- _Assignment_
Using the listing below, report all lines holding the word "cross".

- _Exercise data_
---*---
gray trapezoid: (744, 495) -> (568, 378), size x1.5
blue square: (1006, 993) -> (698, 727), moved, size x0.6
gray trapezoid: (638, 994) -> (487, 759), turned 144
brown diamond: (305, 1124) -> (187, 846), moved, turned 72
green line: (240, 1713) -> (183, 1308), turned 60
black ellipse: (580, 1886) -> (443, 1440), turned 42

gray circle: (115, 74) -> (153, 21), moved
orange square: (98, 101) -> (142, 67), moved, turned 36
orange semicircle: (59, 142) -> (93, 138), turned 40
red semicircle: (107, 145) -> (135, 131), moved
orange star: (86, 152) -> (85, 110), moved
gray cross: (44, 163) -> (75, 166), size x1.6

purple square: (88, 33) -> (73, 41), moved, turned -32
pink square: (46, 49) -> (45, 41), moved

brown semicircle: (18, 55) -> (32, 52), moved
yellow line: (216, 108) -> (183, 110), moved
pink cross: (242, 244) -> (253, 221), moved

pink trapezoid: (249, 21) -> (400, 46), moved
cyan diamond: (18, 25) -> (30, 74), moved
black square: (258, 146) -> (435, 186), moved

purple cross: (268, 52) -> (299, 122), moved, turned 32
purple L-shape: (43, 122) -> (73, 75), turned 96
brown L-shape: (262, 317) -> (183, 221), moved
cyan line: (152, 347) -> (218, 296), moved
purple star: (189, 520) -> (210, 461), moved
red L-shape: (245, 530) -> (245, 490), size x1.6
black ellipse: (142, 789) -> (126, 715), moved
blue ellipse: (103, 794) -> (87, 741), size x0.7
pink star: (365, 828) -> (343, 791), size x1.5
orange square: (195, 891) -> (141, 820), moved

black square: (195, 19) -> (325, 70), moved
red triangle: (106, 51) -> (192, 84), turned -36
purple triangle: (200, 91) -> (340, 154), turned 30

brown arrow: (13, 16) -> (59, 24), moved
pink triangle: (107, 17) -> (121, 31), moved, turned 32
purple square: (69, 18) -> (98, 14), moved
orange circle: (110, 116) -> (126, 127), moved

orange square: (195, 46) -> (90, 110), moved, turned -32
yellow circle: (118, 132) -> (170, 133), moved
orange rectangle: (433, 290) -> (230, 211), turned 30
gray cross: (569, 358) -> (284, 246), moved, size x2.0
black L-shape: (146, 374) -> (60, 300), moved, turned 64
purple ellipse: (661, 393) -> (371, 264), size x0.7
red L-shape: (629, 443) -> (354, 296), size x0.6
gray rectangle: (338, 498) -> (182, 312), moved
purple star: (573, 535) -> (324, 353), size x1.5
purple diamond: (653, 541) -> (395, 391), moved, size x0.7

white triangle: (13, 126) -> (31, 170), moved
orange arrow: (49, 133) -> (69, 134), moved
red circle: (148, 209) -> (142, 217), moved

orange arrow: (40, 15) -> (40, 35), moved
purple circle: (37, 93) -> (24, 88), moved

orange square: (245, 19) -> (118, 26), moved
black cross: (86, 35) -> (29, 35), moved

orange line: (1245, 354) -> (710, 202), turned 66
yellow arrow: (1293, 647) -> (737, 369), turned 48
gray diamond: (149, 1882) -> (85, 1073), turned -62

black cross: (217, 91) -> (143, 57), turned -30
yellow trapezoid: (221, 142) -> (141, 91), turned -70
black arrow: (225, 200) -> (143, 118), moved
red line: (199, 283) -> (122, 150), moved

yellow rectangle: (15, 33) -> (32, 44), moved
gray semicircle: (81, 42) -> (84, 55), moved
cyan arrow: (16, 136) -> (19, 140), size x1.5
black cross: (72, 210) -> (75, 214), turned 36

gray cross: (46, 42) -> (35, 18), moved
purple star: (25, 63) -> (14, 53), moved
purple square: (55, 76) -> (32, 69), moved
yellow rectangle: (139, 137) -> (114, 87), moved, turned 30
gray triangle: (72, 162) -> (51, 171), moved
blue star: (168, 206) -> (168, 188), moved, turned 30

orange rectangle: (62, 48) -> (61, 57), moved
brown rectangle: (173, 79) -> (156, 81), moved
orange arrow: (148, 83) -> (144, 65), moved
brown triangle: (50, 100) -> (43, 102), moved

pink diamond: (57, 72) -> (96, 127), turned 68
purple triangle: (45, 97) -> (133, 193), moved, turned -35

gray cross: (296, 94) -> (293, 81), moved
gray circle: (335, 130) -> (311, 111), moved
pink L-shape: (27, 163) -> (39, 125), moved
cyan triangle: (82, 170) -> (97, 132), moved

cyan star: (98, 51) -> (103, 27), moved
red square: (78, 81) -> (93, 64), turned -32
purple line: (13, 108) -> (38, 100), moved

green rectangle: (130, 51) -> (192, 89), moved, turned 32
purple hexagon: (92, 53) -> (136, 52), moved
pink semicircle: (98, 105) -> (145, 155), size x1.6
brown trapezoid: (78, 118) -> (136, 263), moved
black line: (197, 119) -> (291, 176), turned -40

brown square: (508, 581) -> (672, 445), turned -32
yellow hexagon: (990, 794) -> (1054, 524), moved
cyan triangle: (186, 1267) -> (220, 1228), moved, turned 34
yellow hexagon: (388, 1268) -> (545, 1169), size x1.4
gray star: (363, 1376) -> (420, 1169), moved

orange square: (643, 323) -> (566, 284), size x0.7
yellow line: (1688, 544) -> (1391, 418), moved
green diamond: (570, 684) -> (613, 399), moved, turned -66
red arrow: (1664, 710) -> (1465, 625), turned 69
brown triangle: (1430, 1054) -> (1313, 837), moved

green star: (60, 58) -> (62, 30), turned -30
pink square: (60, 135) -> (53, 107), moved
---*---
- _Result of this task_
gray cross: (44, 163) -> (75, 166), size x1.6
pink cross: (242, 244) -> (253, 221), moved
purple cross: (268, 52) -> (299, 122), moved, turned 32
gray cross: (569, 358) -> (284, 246), moved, size x2.0
black cross: (86, 35) -> (29, 35), moved
black cross: (217, 91) -> (143, 57), turned -30
black cross: (72, 210) -> (75, 214), turned 36
gray cross: (46, 42) -> (35, 18), moved
gray cross: (296, 94) -> (293, 81), moved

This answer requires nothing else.